Records from a collection:

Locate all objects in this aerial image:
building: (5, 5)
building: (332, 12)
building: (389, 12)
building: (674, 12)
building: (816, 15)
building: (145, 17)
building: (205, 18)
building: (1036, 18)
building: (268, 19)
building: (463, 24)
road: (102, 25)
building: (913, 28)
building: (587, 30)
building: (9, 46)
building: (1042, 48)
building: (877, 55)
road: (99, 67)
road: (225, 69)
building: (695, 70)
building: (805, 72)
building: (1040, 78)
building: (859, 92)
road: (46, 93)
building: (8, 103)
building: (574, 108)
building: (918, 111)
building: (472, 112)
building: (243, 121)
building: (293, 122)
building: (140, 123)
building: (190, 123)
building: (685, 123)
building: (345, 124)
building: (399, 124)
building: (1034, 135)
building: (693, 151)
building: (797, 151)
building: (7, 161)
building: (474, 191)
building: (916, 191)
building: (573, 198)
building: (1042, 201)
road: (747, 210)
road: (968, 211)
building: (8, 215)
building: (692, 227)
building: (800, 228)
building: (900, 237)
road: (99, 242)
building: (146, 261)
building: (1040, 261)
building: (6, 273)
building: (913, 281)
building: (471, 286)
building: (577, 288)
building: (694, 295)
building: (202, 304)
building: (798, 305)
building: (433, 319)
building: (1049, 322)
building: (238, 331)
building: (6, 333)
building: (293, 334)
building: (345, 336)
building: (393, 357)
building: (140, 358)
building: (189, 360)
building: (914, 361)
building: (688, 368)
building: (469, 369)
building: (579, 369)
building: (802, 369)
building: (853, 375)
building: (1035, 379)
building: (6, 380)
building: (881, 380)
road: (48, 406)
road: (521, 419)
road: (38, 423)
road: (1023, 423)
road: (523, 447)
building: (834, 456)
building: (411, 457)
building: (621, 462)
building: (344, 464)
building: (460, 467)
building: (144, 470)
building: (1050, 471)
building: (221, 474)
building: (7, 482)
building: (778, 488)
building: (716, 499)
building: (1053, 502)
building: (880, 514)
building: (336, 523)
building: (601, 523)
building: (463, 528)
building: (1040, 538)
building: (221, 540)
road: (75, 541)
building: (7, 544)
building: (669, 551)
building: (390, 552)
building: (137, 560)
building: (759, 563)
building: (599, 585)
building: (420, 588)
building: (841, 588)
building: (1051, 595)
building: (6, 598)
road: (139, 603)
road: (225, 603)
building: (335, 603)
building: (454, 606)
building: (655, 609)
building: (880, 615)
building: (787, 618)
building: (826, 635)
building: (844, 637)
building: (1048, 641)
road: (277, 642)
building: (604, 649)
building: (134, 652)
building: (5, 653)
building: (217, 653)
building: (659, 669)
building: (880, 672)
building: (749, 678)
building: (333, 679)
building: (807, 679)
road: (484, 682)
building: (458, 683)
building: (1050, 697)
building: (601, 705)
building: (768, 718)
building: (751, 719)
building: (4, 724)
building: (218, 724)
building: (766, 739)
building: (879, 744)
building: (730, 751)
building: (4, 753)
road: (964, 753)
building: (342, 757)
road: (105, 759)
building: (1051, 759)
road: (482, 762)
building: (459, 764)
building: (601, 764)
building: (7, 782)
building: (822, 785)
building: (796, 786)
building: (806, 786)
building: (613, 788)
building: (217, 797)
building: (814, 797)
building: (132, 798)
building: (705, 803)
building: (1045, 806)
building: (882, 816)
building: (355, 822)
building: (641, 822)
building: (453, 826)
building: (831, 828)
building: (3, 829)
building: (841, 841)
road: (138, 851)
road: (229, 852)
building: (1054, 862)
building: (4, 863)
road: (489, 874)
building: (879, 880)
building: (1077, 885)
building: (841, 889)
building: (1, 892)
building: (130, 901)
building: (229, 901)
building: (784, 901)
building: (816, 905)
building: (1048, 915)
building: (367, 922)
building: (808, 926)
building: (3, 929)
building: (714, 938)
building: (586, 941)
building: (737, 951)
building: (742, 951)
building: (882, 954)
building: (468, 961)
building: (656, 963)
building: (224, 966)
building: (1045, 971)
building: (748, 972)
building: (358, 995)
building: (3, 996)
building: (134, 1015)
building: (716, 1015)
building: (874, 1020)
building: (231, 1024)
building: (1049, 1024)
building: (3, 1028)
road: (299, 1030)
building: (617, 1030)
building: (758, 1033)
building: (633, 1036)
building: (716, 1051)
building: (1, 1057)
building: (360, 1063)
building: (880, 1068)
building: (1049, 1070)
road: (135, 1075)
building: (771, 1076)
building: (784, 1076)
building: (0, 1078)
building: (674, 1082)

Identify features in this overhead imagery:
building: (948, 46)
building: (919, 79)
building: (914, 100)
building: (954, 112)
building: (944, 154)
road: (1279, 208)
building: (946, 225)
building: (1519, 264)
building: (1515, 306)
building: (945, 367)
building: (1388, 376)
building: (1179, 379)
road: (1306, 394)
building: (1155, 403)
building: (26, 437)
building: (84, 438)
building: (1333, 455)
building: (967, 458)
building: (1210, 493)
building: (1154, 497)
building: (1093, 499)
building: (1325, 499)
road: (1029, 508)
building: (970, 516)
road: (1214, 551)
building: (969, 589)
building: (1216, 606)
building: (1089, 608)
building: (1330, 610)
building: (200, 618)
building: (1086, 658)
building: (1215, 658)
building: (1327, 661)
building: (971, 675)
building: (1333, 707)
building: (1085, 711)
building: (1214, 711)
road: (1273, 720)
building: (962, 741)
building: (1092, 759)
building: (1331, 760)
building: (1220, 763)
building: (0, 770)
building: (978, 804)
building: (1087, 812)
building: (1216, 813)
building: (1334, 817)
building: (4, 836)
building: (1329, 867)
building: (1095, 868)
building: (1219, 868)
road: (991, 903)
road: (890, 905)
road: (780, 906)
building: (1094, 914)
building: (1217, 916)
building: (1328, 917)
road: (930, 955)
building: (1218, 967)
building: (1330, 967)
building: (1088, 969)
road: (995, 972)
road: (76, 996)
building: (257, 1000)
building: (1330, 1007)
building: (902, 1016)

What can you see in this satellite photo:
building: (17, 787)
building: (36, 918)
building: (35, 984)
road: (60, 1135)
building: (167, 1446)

*Work order:* Out of the entries, pull every line that mentions "this".

*Exercise solution:*
Locate all objects in this aerial image:
Identify features in this overhead imagery:
What can you see in this satellite photo:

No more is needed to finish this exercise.